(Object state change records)
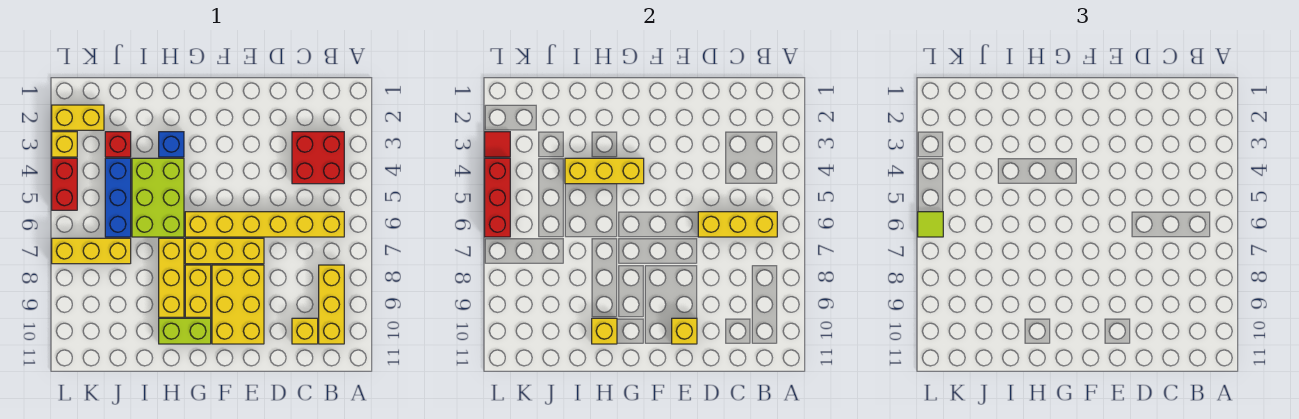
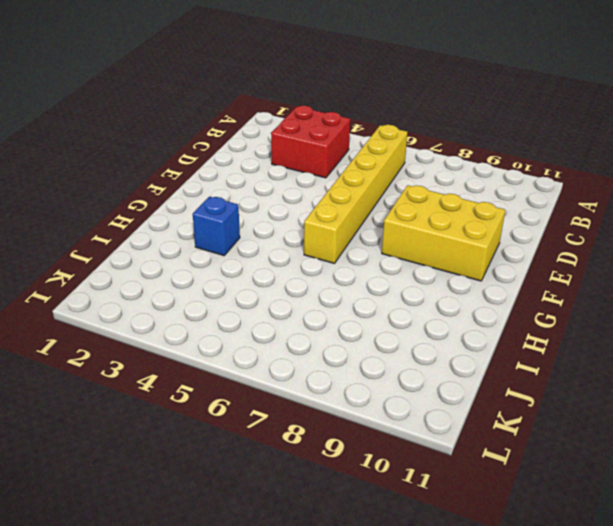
none -> yellow brick B8:B10 level 1
none -> yellow brick C10 level 1
none -> yellow brick E7:G7 level 1

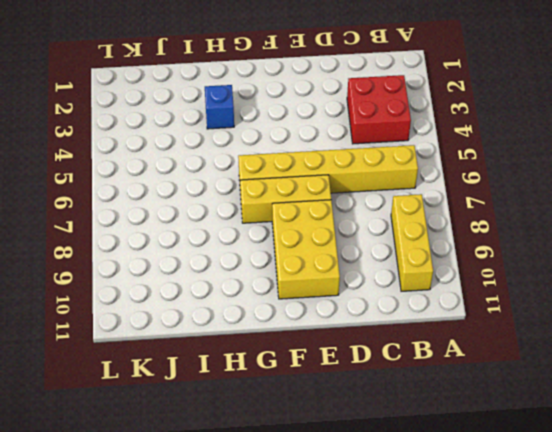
none -> yellow brick C10 level 1
none -> yellow brick G8:G9 level 1
none -> lime brick G10:H10 level 1

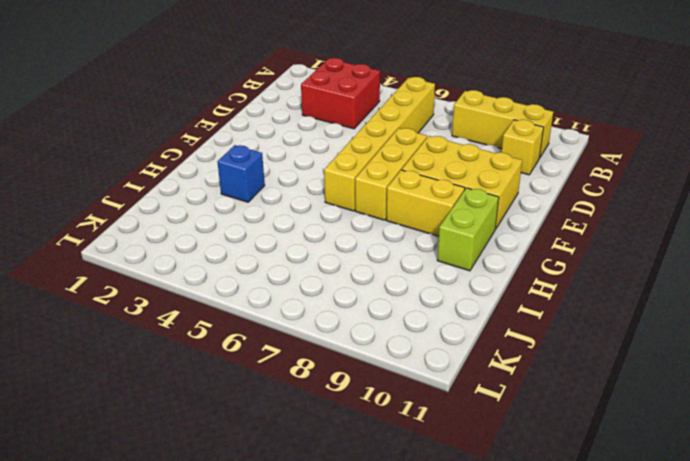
none -> lime brick H4:I6 level 1
none -> yellow brick H7:H9 level 1
none -> red brick J3 level 1

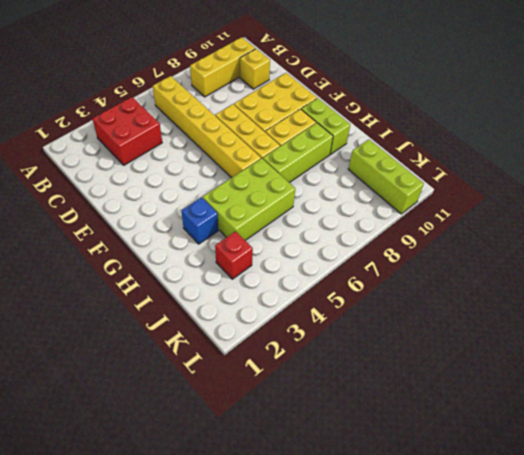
lime brick H7:H9 level 1 -> yellow brick H7:H9 level 1
lime brick J10:L10 level 1 -> none
none -> blue brick J4:J6 level 1
none -> yellow brick J7:L7 level 1
none -> yellow brick K2:L2 level 1

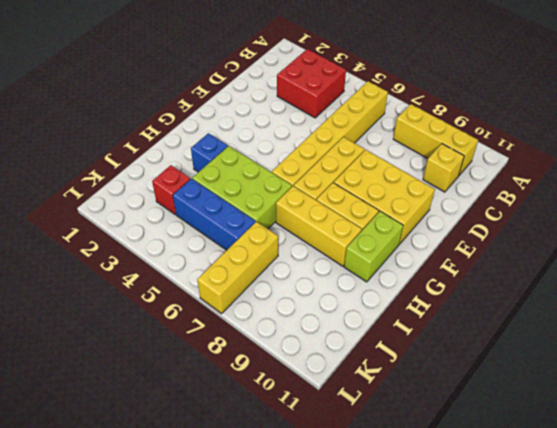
none -> yellow brick K2:L2 level 1
none -> yellow brick L3 level 1
none -> red brick L4:L5 level 1

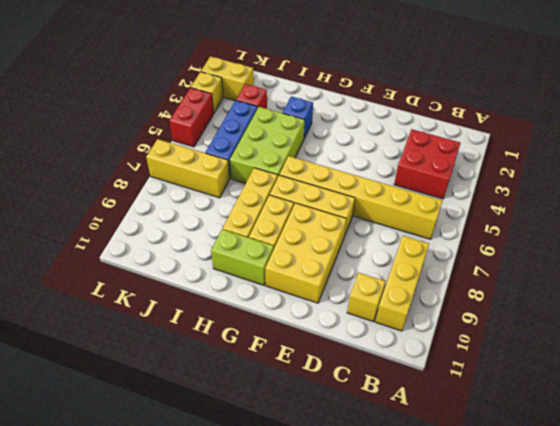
none -> yellow brick B6:D6 level 2
none -> yellow brick E10 level 2
none -> yellow brick G4:I4 level 2

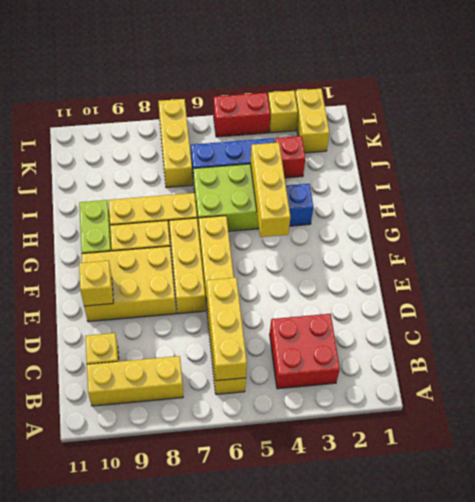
none -> yellow brick H10 level 2
none -> red tile L3 level 2
none -> red brick L4:L6 level 2

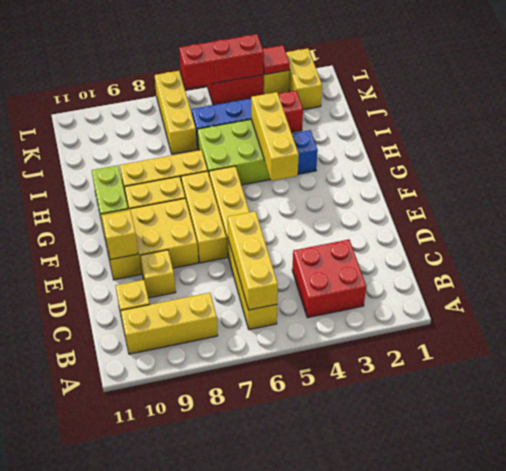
yellow brick D9 level 1 -> yellow brick H10 level 2
none -> lime tile L6 level 3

TASK STATEMENT
Copy every line from the data that includes the string "lime".

ANSWER TO THE PROBLEM
none -> lime brick G10:H10 level 1
none -> lime brick H4:I6 level 1
lime brick H7:H9 level 1 -> yellow brick H7:H9 level 1
lime brick J10:L10 level 1 -> none
none -> lime tile L6 level 3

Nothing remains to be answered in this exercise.